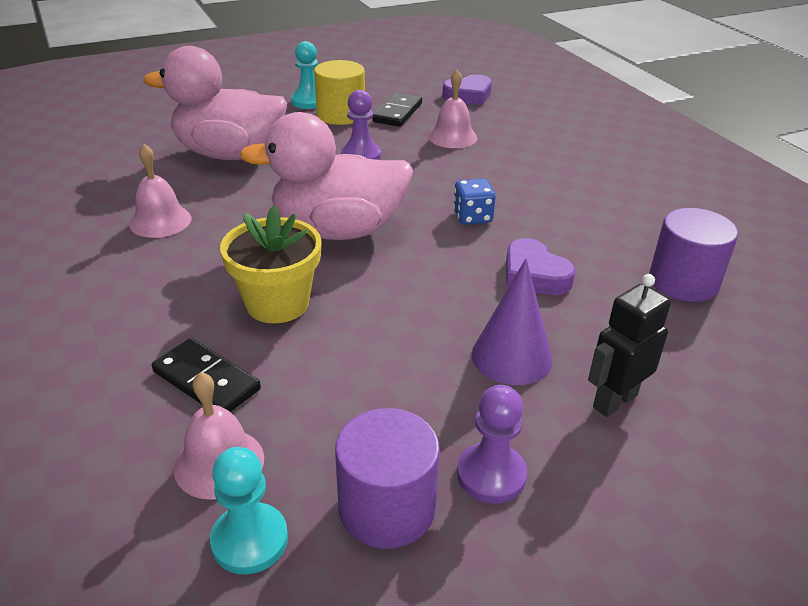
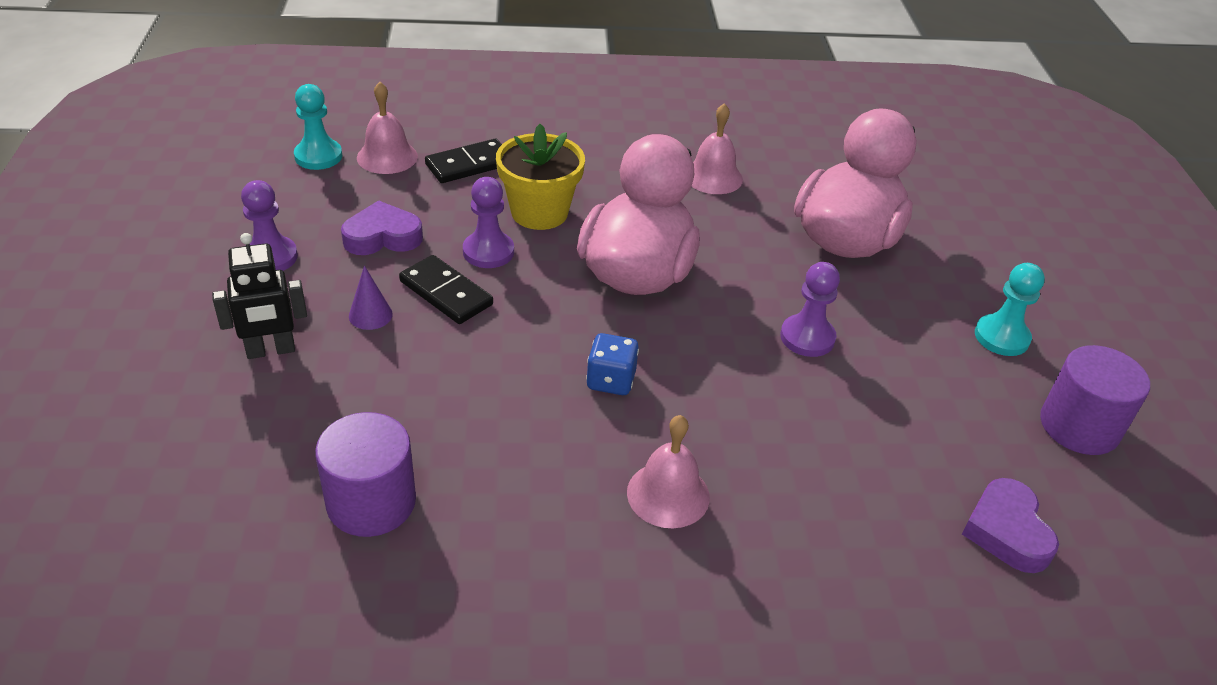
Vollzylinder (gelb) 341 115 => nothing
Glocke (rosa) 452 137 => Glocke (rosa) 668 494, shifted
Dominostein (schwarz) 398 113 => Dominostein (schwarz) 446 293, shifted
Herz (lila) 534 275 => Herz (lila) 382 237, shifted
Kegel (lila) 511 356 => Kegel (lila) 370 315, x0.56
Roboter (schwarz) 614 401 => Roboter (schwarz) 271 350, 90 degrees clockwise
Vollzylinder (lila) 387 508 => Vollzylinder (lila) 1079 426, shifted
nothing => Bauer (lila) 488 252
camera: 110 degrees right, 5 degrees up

**ACTION ITEM:** Say how many lines in the data hold the string "schwarz". No other content should accompany the number.

**COMPLETED TASK:** 2